Supplied data –
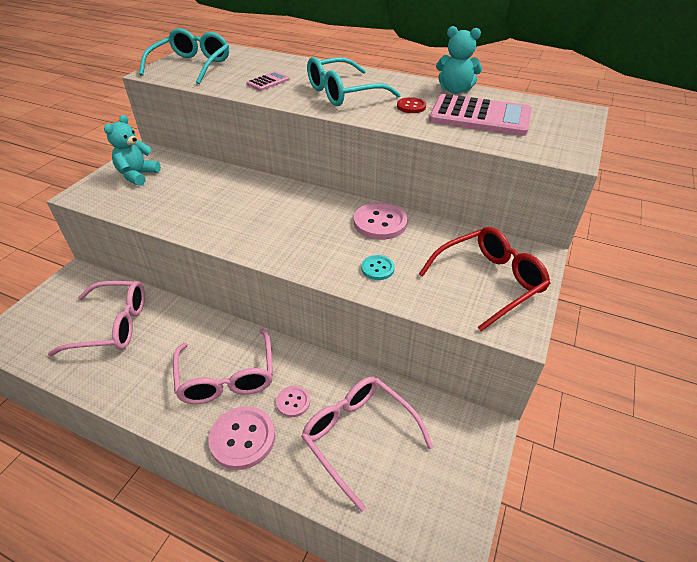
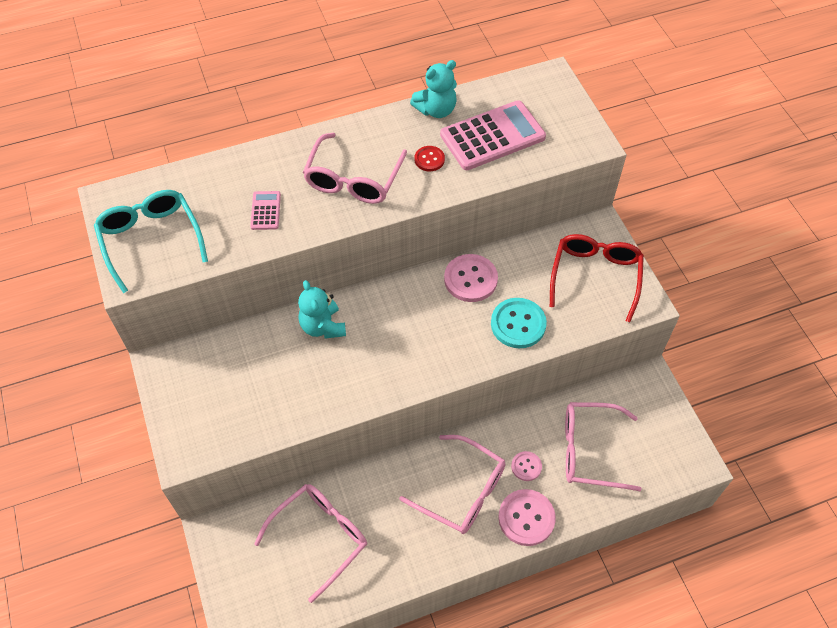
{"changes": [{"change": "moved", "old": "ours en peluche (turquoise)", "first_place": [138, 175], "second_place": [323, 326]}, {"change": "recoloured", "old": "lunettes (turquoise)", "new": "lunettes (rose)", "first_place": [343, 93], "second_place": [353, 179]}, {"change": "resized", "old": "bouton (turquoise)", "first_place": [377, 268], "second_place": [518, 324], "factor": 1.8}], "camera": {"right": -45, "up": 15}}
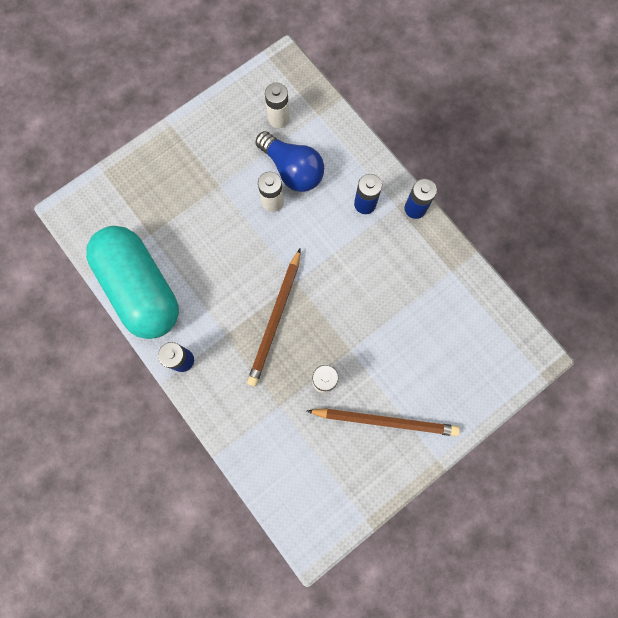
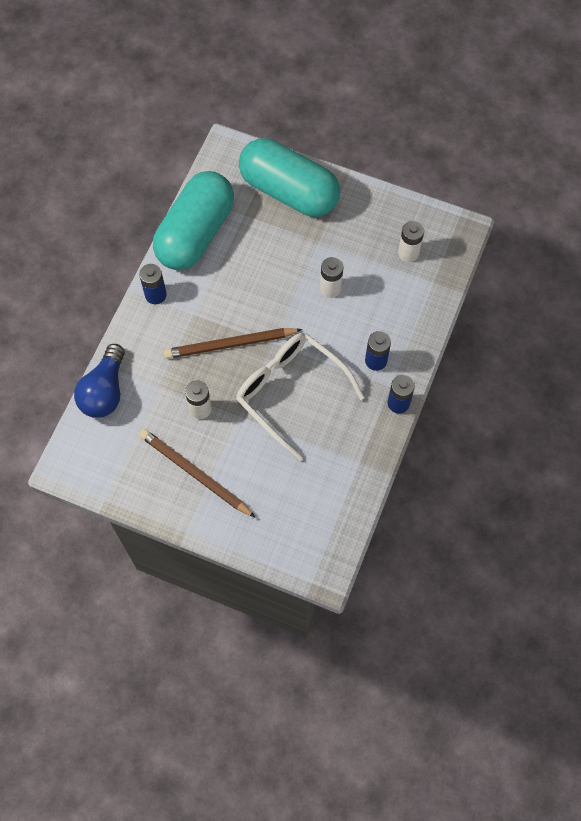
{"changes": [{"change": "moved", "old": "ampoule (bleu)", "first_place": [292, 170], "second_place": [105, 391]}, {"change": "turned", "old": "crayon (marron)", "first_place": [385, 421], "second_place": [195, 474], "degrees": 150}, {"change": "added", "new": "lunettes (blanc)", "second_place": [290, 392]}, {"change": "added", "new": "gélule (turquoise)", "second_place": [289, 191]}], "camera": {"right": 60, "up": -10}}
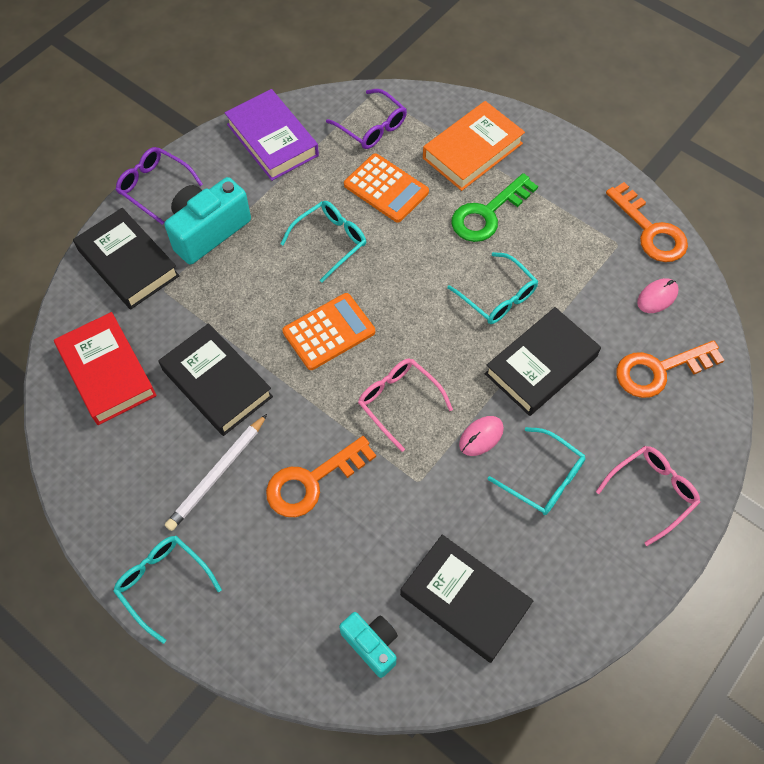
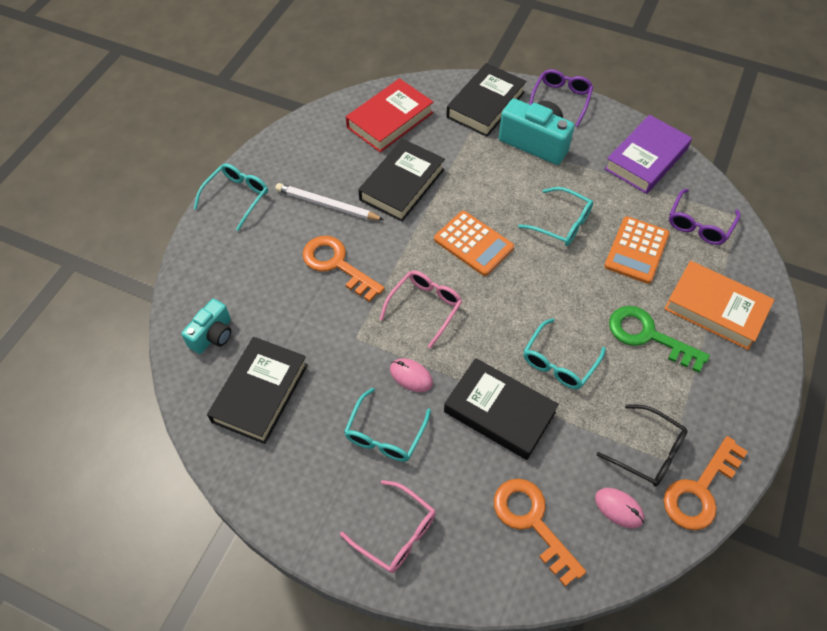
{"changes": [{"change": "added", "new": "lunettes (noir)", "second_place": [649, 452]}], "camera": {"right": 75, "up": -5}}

To do – Transcribe all the material exactly; skip every image.

Worked solution –
{"changes": [{"change": "moved", "old": "ours en peluche (turquoise)", "first_place": [138, 175], "second_place": [323, 326]}, {"change": "recoloured", "old": "lunettes (turquoise)", "new": "lunettes (rose)", "first_place": [343, 93], "second_place": [353, 179]}, {"change": "resized", "old": "bouton (turquoise)", "first_place": [377, 268], "second_place": [518, 324], "factor": 1.8}], "camera": {"right": -45, "up": 15}}
{"changes": [{"change": "moved", "old": "ampoule (bleu)", "first_place": [292, 170], "second_place": [105, 391]}, {"change": "turned", "old": "crayon (marron)", "first_place": [385, 421], "second_place": [195, 474], "degrees": 150}, {"change": "added", "new": "lunettes (blanc)", "second_place": [290, 392]}, {"change": "added", "new": "gélule (turquoise)", "second_place": [289, 191]}], "camera": {"right": 60, "up": -10}}
{"changes": [{"change": "added", "new": "lunettes (noir)", "second_place": [649, 452]}], "camera": {"right": 75, "up": -5}}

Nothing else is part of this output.